*Aim of the exercise*.
All of the data below should be printed again exactly, pictures excluded.

Top of Records to use

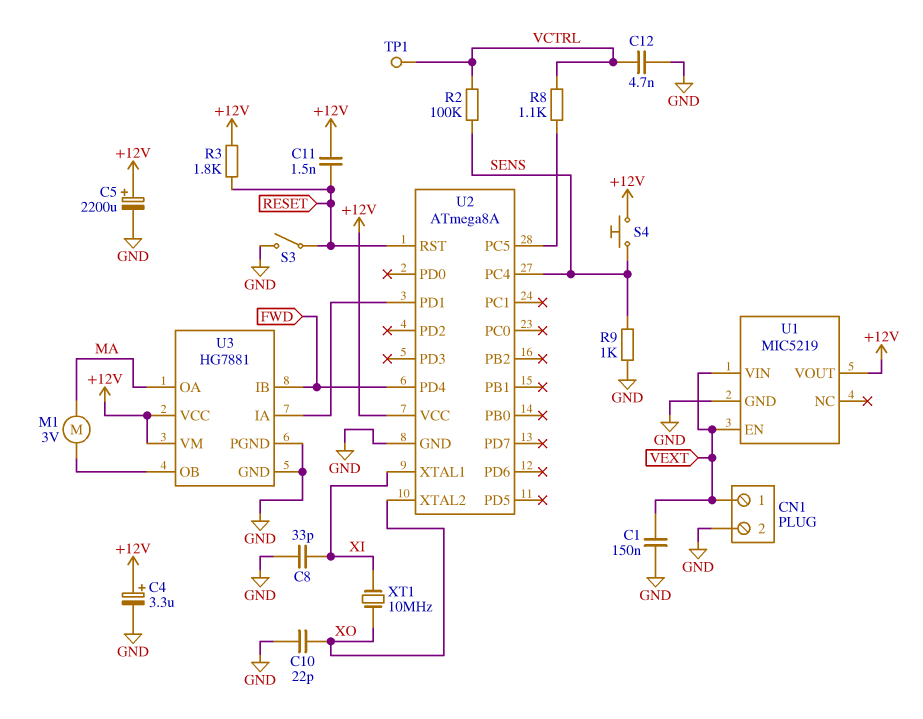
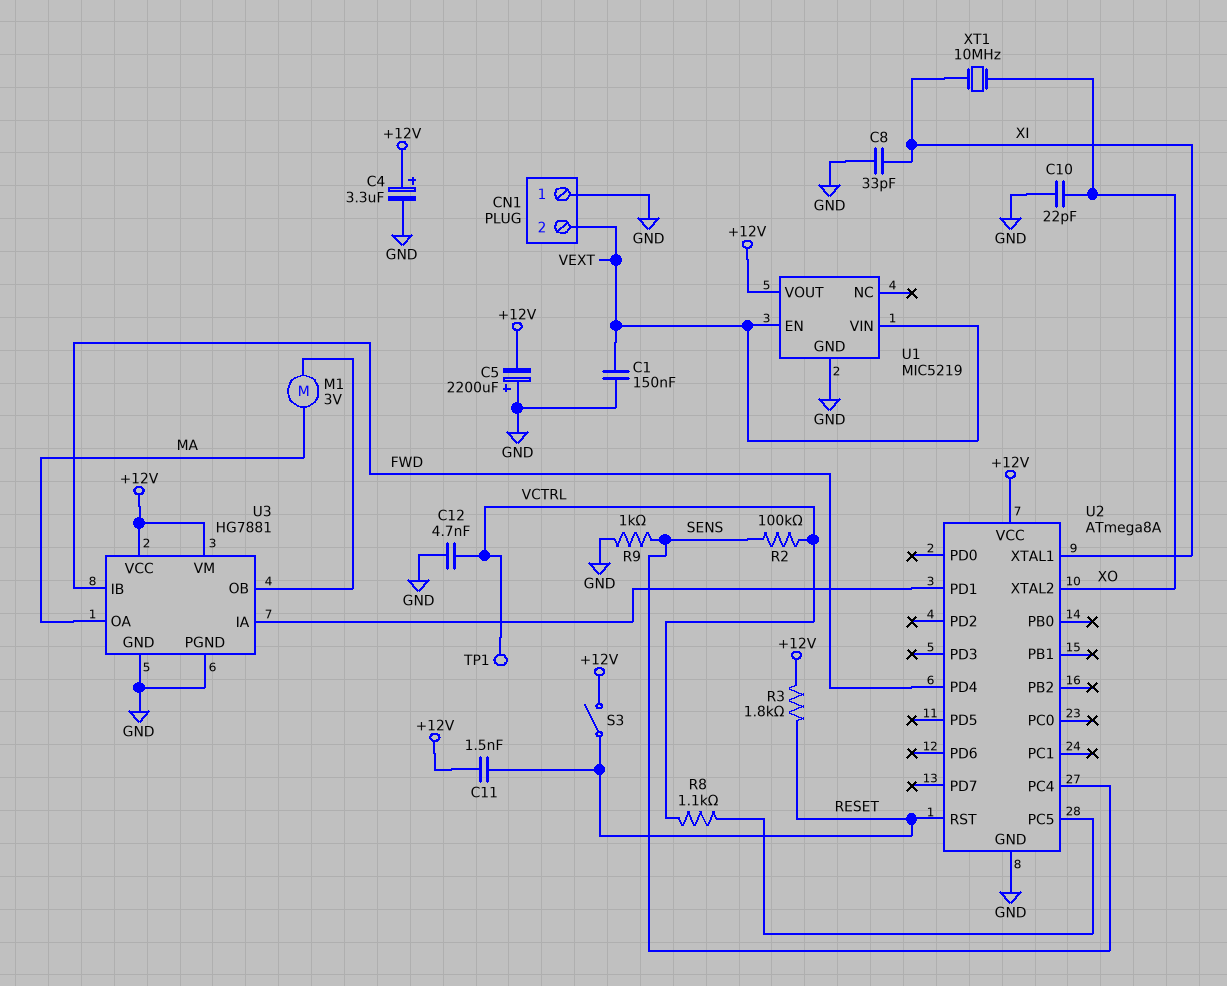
C5: 2200uF (plus +12V, minus GND) -> 2200uF (plus GND, minus +12V)
CN1 pin 1: VEXT -> GND
CN1 pin 2: GND -> VEXT
S3: switch (GND, RESET) -> switch (+12V, RESET)
S4: button (+12V, SENS) -> none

Bottom of Records to use

*Expected answer*.
C5: 2200uF (plus +12V, minus GND) -> 2200uF (plus GND, minus +12V)
CN1 pin 1: VEXT -> GND
CN1 pin 2: GND -> VEXT
S3: switch (GND, RESET) -> switch (+12V, RESET)
S4: button (+12V, SENS) -> none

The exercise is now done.